* **To do**
Where a line holds the word "black", copy it from the records.

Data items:
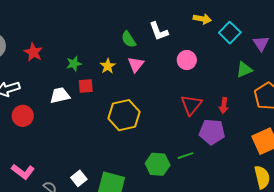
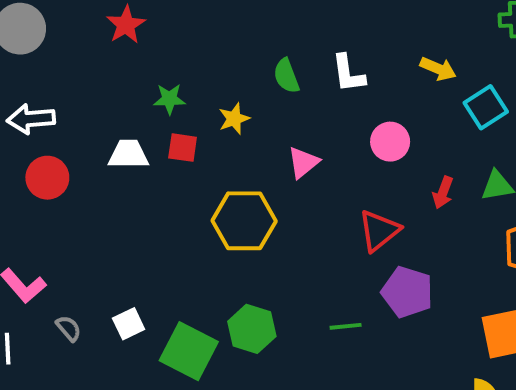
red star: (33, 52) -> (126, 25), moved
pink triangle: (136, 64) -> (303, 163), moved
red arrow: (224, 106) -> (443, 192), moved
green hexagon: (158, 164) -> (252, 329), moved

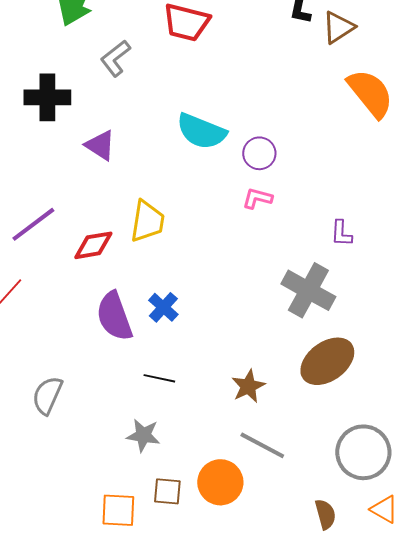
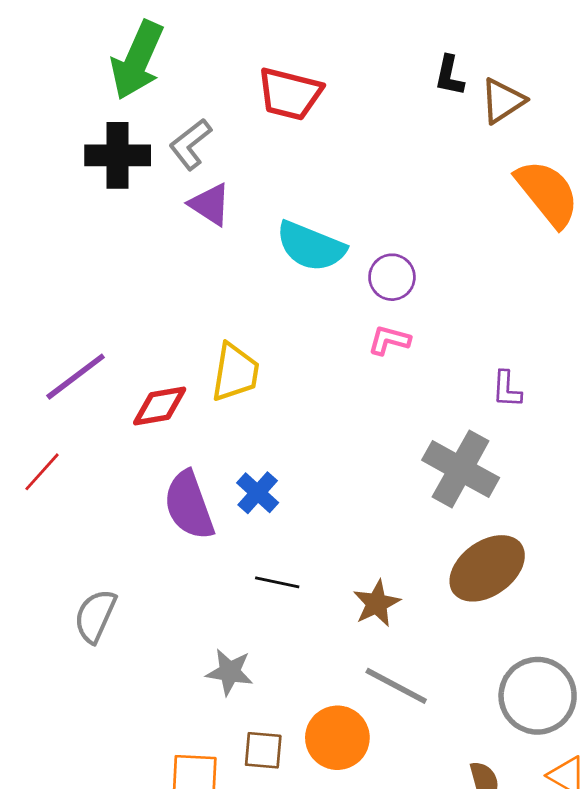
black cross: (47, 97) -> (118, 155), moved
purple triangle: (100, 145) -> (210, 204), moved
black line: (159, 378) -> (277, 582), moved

* **Response area**
black cross: (47, 97) -> (118, 155), moved
black line: (159, 378) -> (277, 582), moved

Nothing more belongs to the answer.